→ **RECORDS SUPPLIED**:

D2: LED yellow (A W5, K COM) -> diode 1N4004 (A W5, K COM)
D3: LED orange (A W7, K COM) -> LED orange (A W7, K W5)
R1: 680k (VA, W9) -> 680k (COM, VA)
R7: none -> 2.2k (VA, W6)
--
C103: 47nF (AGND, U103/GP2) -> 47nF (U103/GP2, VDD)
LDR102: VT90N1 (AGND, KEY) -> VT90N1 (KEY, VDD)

→ **YOUR ASSIGNMENT**:
The answer is each line from the entries above in which the word "AGND" occurs.

→ **SOLUTION FOR THIS PROBLEM**:
C103: 47nF (AGND, U103/GP2) -> 47nF (U103/GP2, VDD)
LDR102: VT90N1 (AGND, KEY) -> VT90N1 (KEY, VDD)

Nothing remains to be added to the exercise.